# Data shown:
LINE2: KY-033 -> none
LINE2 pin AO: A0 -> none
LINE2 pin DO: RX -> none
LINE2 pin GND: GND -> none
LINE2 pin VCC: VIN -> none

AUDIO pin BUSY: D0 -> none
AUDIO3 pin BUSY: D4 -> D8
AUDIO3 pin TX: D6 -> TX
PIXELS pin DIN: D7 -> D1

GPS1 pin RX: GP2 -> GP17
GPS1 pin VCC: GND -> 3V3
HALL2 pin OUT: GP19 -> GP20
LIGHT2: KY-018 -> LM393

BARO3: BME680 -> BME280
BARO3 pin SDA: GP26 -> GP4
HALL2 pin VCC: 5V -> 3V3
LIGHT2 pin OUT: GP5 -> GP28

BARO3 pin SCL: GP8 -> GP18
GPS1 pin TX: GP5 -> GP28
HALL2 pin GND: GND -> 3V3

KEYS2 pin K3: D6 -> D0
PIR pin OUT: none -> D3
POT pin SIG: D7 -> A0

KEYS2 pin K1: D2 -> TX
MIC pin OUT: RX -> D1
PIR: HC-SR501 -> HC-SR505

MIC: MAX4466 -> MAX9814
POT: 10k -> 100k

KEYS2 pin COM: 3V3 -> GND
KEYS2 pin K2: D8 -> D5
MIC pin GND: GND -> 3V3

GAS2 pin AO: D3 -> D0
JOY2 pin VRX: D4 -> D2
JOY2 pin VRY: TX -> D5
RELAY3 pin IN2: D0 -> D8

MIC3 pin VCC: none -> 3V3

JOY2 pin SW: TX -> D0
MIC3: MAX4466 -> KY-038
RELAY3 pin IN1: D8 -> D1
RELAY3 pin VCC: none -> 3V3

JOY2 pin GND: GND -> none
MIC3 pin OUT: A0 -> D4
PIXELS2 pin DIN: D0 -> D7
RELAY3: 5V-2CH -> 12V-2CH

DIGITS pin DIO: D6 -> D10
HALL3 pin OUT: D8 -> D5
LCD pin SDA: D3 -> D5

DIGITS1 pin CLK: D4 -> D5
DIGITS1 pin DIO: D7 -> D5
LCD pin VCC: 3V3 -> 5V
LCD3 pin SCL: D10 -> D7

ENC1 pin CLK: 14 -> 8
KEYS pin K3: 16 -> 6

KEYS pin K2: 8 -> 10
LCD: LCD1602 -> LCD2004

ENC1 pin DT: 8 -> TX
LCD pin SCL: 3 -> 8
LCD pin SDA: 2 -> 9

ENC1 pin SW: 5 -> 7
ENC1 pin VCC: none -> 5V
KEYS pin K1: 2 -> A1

# Work instructions:
Give the exact lines, and only those, from the line containing "POT: 10k -> 100k" through the line containing "JOY2 pin SW: TX -> D0" in the entries above.

# Response area:
POT: 10k -> 100k

KEYS2 pin COM: 3V3 -> GND
KEYS2 pin K2: D8 -> D5
MIC pin GND: GND -> 3V3

GAS2 pin AO: D3 -> D0
JOY2 pin VRX: D4 -> D2
JOY2 pin VRY: TX -> D5
RELAY3 pin IN2: D0 -> D8

MIC3 pin VCC: none -> 3V3

JOY2 pin SW: TX -> D0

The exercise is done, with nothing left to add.